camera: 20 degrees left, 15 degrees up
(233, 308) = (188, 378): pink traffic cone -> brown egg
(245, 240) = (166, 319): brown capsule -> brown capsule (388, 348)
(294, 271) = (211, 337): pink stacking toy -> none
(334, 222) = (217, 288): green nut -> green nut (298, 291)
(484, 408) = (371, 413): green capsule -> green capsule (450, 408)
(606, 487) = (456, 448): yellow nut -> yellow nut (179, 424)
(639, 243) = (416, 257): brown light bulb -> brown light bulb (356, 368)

▬▬▬

PROBLEM TO WORK ON: Reproduce only the lines between the line containing "(245, 240) = (166, 319): brown" and the last line of the records, those two lines included, exactly.

YOUR RESPONSE:
(245, 240) = (166, 319): brown capsule -> brown capsule (388, 348)
(294, 271) = (211, 337): pink stacking toy -> none
(334, 222) = (217, 288): green nut -> green nut (298, 291)
(484, 408) = (371, 413): green capsule -> green capsule (450, 408)
(606, 487) = (456, 448): yellow nut -> yellow nut (179, 424)
(639, 243) = (416, 257): brown light bulb -> brown light bulb (356, 368)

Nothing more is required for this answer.